* start Rows *
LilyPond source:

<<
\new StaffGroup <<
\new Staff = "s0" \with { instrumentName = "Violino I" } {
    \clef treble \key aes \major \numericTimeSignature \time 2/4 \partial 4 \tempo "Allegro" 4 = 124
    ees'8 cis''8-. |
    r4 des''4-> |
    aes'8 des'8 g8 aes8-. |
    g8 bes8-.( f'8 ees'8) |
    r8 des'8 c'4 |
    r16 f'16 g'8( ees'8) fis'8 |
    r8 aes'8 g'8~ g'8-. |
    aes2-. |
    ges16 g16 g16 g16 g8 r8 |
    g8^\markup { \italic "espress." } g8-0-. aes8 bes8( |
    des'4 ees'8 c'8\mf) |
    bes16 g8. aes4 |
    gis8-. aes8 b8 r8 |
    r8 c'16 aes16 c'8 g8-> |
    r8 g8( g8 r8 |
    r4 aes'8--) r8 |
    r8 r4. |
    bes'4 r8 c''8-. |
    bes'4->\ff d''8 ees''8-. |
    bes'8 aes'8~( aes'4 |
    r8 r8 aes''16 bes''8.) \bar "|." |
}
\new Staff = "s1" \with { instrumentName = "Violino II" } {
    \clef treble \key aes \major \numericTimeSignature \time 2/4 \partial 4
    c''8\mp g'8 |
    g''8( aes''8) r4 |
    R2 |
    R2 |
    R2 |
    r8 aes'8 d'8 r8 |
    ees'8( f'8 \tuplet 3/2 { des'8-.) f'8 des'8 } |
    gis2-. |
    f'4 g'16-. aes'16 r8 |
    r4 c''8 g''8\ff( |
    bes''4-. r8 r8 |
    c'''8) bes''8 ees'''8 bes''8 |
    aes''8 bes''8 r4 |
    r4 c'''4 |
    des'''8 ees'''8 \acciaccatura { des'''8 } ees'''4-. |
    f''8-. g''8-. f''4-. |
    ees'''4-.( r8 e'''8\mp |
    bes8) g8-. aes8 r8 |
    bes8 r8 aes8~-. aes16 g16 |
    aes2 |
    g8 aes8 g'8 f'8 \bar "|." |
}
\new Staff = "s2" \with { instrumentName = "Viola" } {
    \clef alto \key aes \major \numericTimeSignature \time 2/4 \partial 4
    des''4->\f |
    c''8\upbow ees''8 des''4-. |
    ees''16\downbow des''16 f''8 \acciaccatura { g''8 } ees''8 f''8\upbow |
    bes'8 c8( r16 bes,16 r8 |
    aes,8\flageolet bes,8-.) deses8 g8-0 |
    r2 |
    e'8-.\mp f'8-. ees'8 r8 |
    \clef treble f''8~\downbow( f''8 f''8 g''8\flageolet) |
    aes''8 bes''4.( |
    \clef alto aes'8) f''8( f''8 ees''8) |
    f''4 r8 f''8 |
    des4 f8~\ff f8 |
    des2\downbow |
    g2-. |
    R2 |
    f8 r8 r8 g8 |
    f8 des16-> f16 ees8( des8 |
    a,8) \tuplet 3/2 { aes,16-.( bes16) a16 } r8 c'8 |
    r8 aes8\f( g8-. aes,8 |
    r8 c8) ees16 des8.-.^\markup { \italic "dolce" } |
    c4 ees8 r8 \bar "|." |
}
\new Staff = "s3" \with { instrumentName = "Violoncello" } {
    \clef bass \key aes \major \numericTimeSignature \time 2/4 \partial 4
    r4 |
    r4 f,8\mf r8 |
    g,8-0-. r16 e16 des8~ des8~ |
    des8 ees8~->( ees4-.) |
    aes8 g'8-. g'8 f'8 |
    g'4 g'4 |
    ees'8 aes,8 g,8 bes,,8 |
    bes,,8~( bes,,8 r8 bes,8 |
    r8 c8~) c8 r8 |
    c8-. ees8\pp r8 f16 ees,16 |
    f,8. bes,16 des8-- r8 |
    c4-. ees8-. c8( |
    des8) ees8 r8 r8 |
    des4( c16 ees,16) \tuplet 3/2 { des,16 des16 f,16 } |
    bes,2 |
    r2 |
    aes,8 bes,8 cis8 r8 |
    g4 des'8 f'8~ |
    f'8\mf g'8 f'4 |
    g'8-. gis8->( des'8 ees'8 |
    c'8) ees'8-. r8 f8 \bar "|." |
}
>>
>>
* end Rows *
**What is needed:** List every line in the records above that contains the string "markup", treating uppercase and lowercase as different.

**Response below:**
    g8^\markup { \italic "espress." } g8-0-. aes8 bes8( |
    r8 c8) ees16 des8.-.^\markup { \italic "dolce" } |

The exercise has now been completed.